RECORD EXTRACTS section start
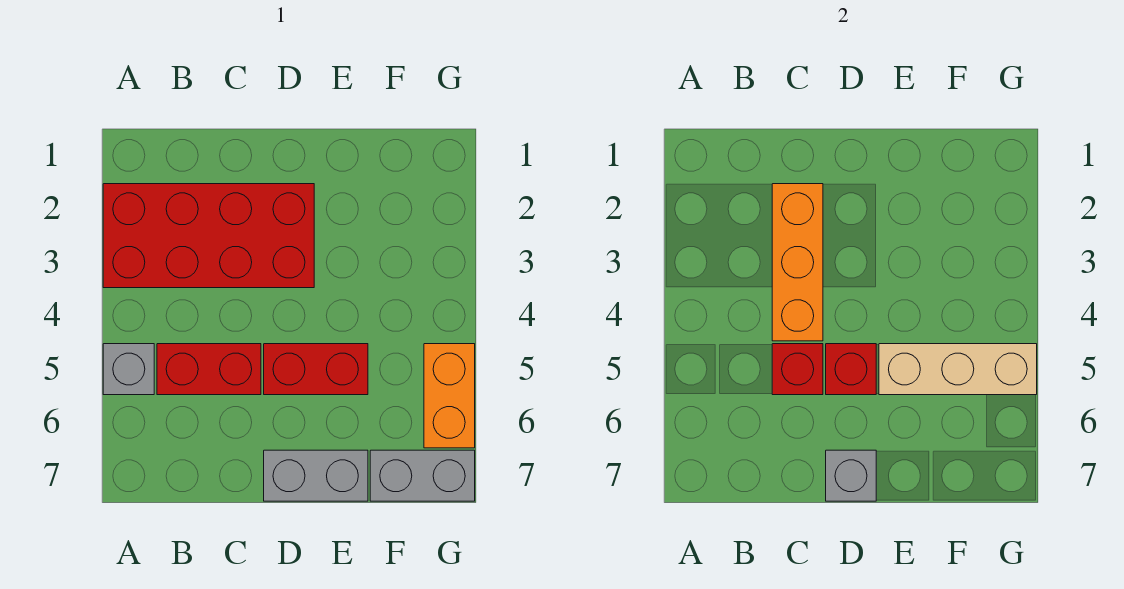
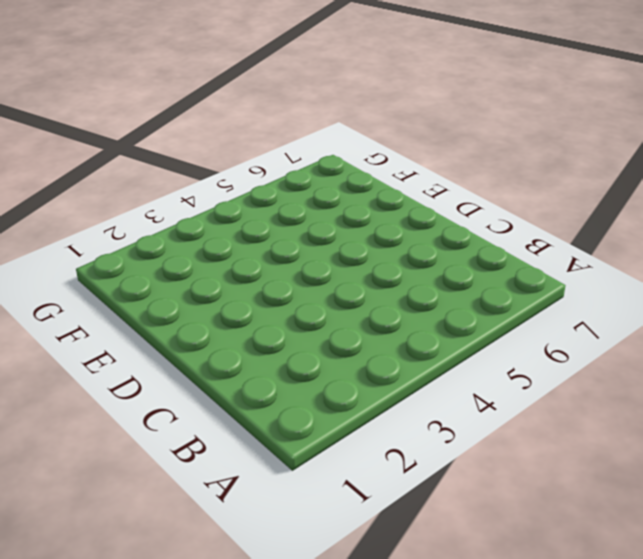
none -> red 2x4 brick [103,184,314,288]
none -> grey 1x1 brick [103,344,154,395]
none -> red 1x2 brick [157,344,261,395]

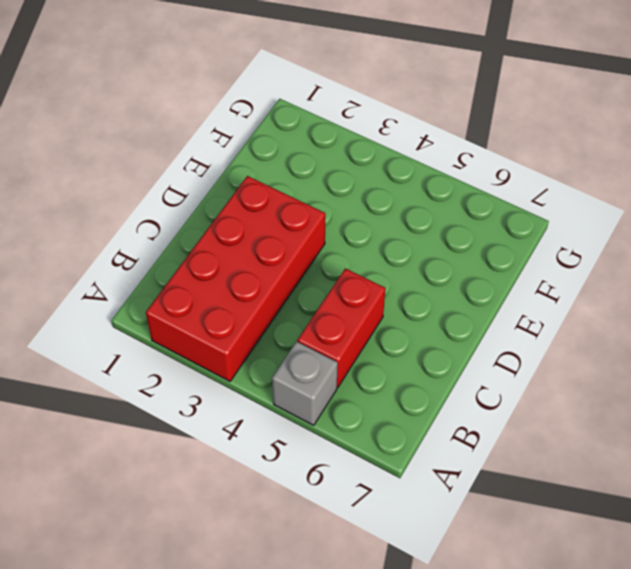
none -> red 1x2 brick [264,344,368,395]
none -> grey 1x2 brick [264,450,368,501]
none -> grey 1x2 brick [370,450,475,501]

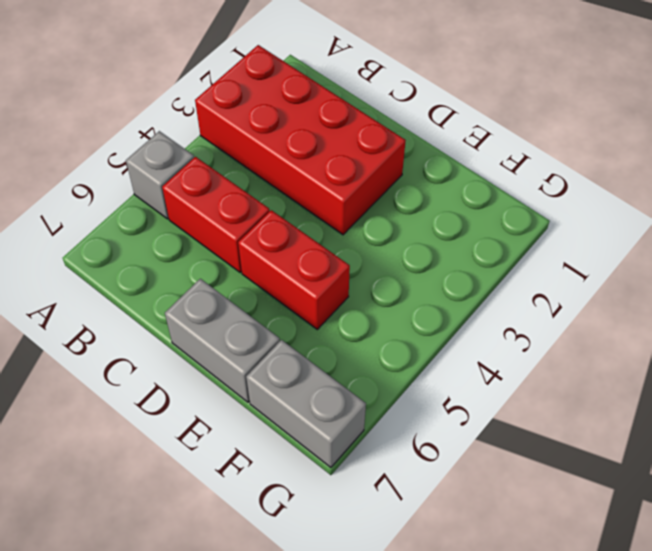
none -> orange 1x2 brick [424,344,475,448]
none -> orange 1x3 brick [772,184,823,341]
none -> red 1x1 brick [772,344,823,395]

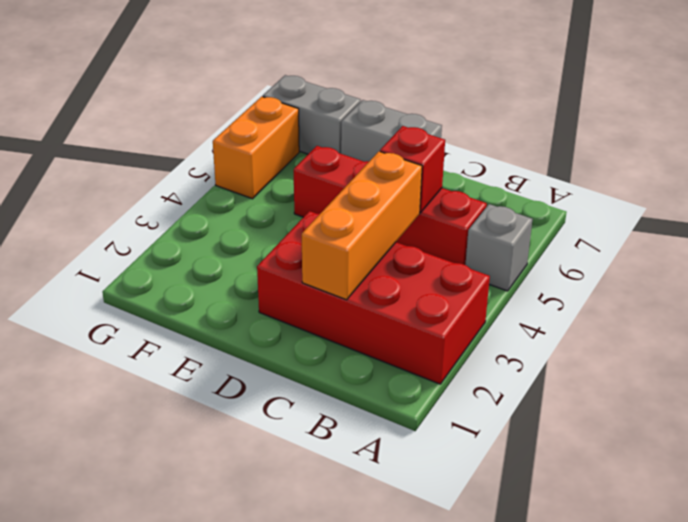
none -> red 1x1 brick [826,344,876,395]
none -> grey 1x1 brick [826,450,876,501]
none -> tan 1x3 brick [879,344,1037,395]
RECORD EXTRACTS section end
● YOUR TASK
Using the records above, copy all lines that include the word "orange".

● TASK ANSWER
none -> orange 1x2 brick [424,344,475,448]
none -> orange 1x3 brick [772,184,823,341]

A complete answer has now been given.